Work to be completed: Give back exactly the lines from the one that holds "(207, 317) = (215, 395): yellow" through the final line of the data; omit the pictures and add nothing.

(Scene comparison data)
---+---
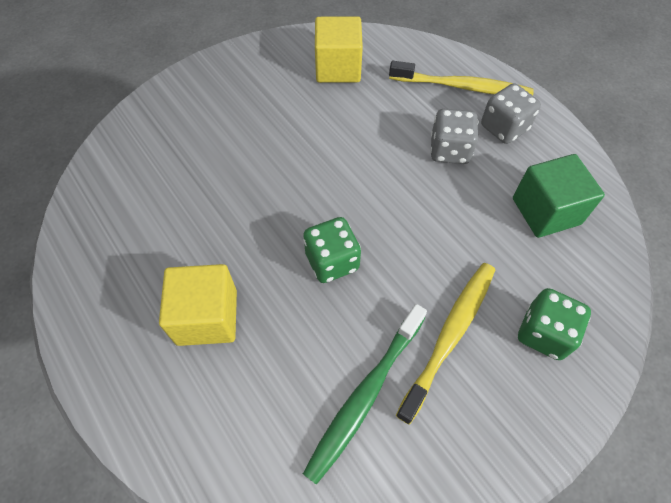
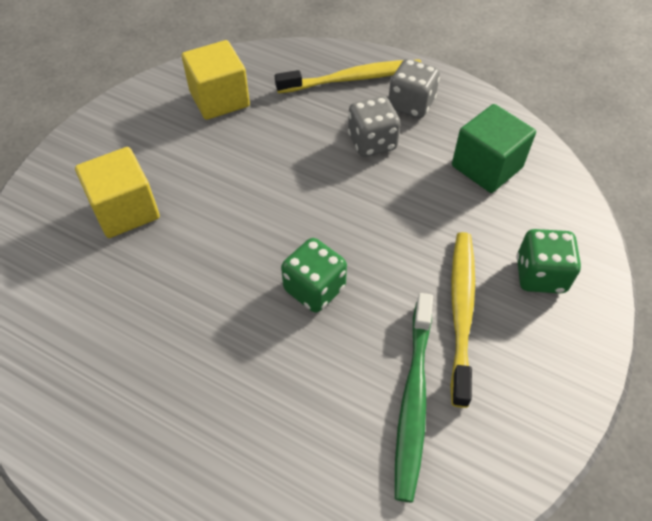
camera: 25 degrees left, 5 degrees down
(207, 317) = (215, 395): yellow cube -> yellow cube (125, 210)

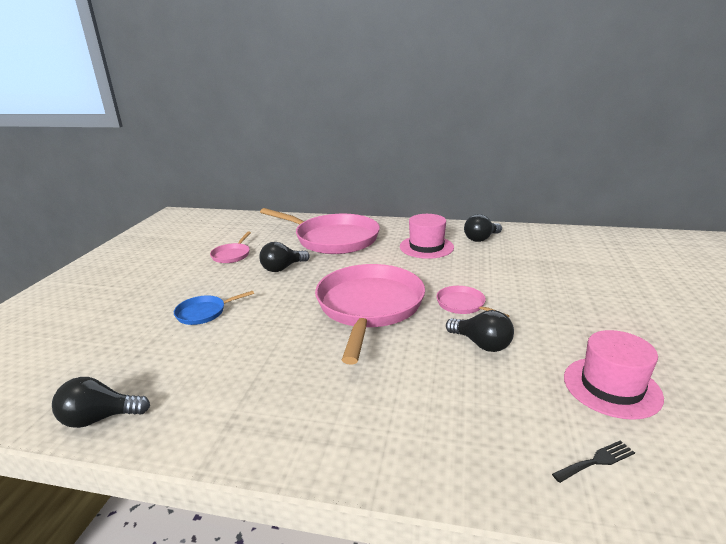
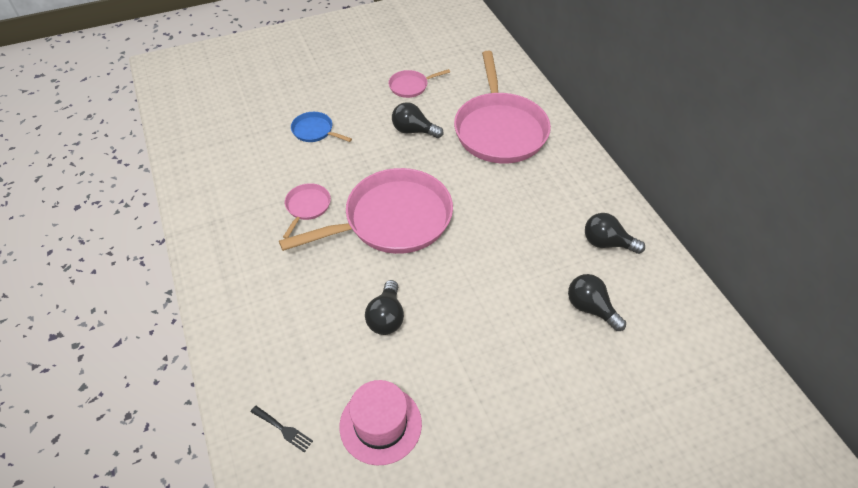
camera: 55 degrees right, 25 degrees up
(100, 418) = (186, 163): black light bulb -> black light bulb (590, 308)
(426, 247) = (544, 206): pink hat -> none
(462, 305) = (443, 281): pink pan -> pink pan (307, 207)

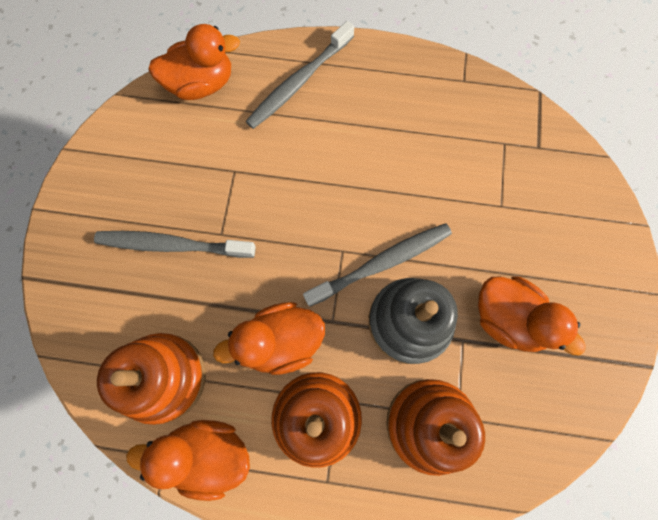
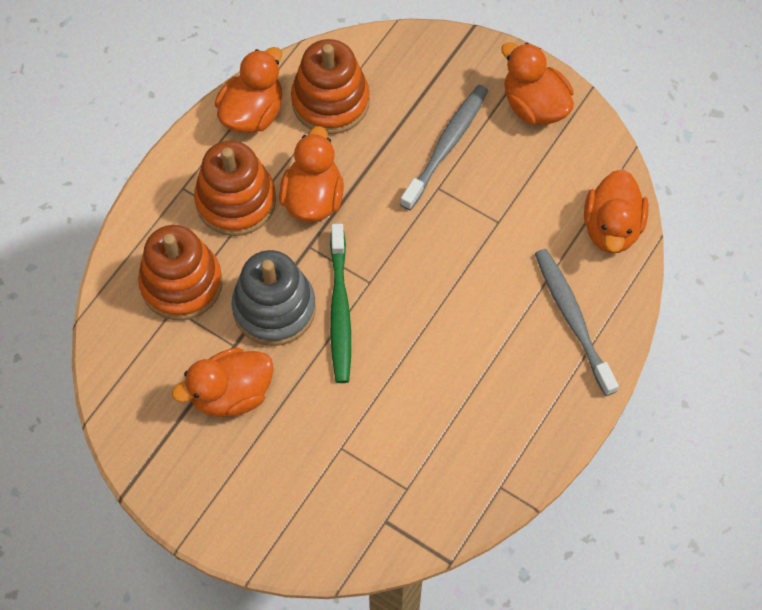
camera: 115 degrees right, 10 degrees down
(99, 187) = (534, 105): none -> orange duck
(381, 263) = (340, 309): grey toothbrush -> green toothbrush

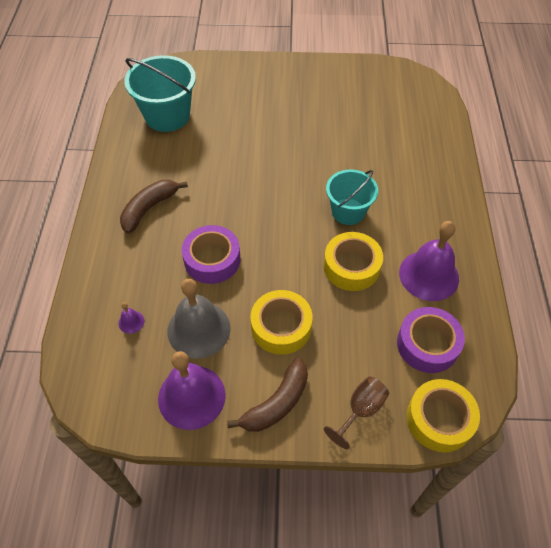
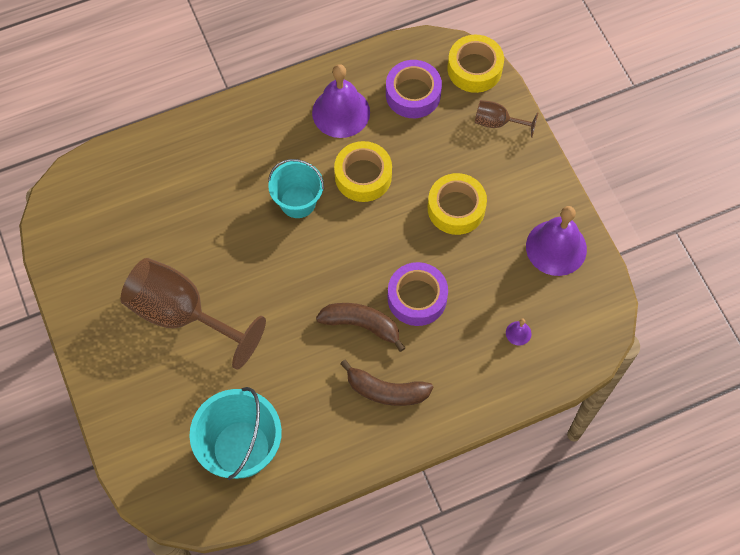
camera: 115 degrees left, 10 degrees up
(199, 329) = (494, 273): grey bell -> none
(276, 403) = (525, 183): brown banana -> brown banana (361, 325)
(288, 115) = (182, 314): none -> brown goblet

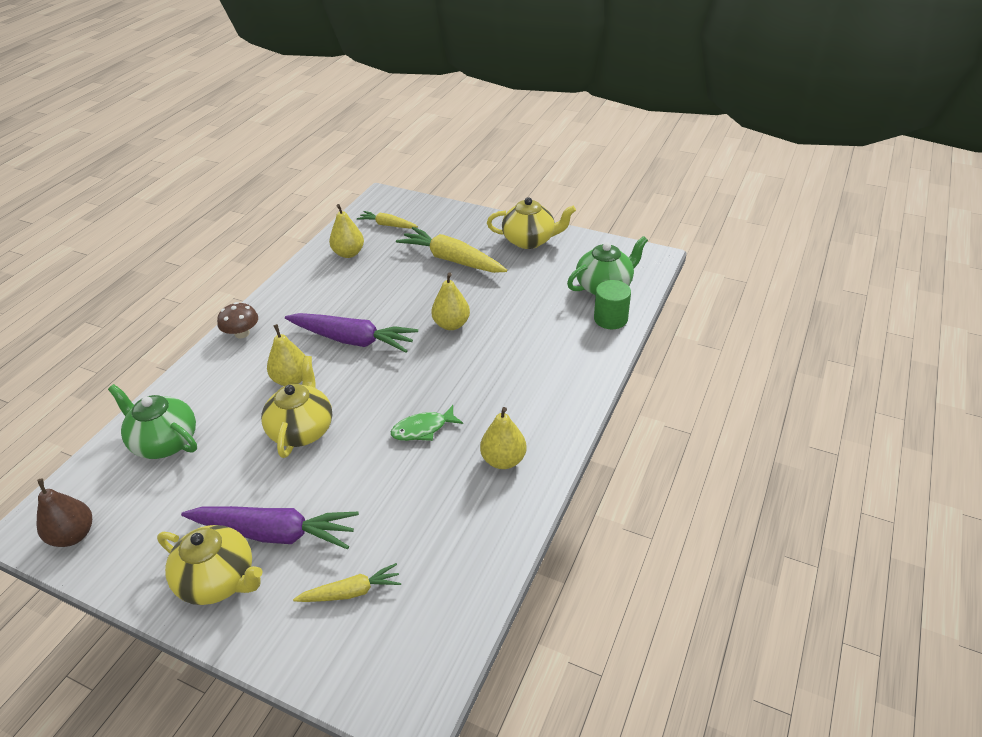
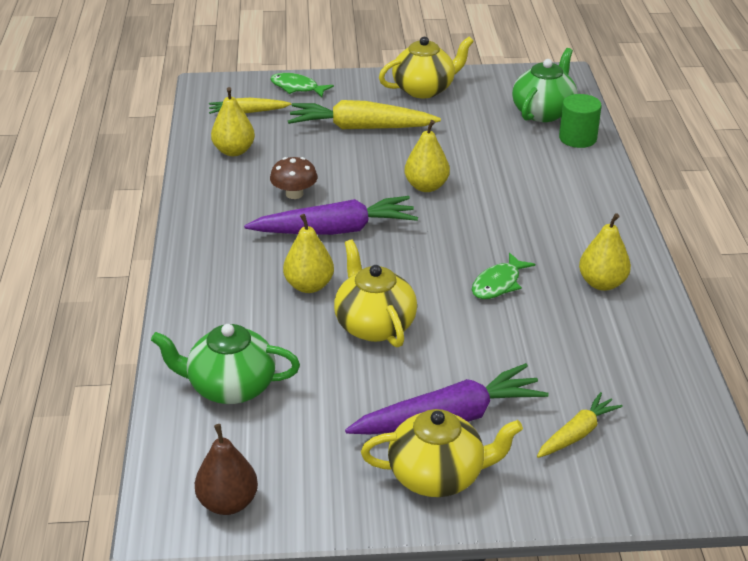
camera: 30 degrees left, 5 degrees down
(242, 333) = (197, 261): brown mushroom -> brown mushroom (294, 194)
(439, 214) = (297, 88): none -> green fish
---+---
Task solution:
(207, 317) = (215, 395): yellow cube -> yellow cube (125, 210)

camera: 55 degrees right, 25 degrees up
(100, 418) = (186, 163): black light bulb -> black light bulb (590, 308)
(426, 247) = (544, 206): pink hat -> none
(462, 305) = (443, 281): pink pan -> pink pan (307, 207)

camera: 115 degrees right, 10 degrees down
(99, 187) = (534, 105): none -> orange duck
(381, 263) = (340, 309): grey toothbrush -> green toothbrush

camera: 115 degrees left, 10 degrees up
(199, 329) = (494, 273): grey bell -> none
(276, 403) = (525, 183): brown banana -> brown banana (361, 325)
(288, 115) = (182, 314): none -> brown goblet

camera: 30 degrees left, 5 degrees down
(242, 333) = (197, 261): brown mushroom -> brown mushroom (294, 194)
(439, 214) = (297, 88): none -> green fish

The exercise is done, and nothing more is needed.